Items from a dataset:
┄┄┄┄┄┄

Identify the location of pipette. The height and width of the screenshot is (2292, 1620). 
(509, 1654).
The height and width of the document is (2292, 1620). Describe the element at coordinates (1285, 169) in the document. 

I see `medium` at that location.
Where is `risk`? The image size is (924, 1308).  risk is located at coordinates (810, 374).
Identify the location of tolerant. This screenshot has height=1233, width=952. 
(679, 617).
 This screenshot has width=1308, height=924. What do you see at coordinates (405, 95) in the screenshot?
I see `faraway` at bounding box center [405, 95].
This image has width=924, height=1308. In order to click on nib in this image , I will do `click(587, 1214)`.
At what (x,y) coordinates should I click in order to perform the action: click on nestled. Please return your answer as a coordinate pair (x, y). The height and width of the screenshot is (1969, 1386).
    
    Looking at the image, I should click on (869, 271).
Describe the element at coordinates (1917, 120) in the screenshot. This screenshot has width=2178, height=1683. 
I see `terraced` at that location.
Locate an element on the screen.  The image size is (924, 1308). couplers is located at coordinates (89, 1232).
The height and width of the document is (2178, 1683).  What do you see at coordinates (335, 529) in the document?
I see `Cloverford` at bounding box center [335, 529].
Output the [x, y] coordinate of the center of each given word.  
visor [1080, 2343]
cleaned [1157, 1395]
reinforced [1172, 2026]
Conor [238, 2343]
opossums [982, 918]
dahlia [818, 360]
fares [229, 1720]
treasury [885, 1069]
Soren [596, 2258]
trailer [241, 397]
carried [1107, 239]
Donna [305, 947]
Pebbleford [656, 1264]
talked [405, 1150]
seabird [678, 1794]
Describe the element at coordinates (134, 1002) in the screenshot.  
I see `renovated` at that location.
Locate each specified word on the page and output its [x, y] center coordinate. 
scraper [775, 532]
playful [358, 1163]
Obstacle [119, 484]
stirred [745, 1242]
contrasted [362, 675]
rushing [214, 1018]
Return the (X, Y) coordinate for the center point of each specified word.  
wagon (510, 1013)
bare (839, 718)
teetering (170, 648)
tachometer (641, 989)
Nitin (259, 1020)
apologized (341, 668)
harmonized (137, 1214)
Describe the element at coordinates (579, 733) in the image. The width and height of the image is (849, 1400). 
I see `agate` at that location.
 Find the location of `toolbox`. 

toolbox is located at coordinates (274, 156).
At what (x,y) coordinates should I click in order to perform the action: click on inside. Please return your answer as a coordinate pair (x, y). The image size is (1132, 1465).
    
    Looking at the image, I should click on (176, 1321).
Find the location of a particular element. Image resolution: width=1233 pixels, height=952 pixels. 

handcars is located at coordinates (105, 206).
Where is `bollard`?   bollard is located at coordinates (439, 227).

┄┄┄┄┄┄

Identify every line in the entries above that contains the word "Please", and copy each of those lines in full. Match the case exactly.

At what (x,y) coordinates should I click in order to perform the action: click on nestled. Please return your answer as a coordinate pair (x, y). The height and width of the screenshot is (1969, 1386).
At what (x,y) coordinates should I click in order to perform the action: click on inside. Please return your answer as a coordinate pair (x, y). The image size is (1132, 1465).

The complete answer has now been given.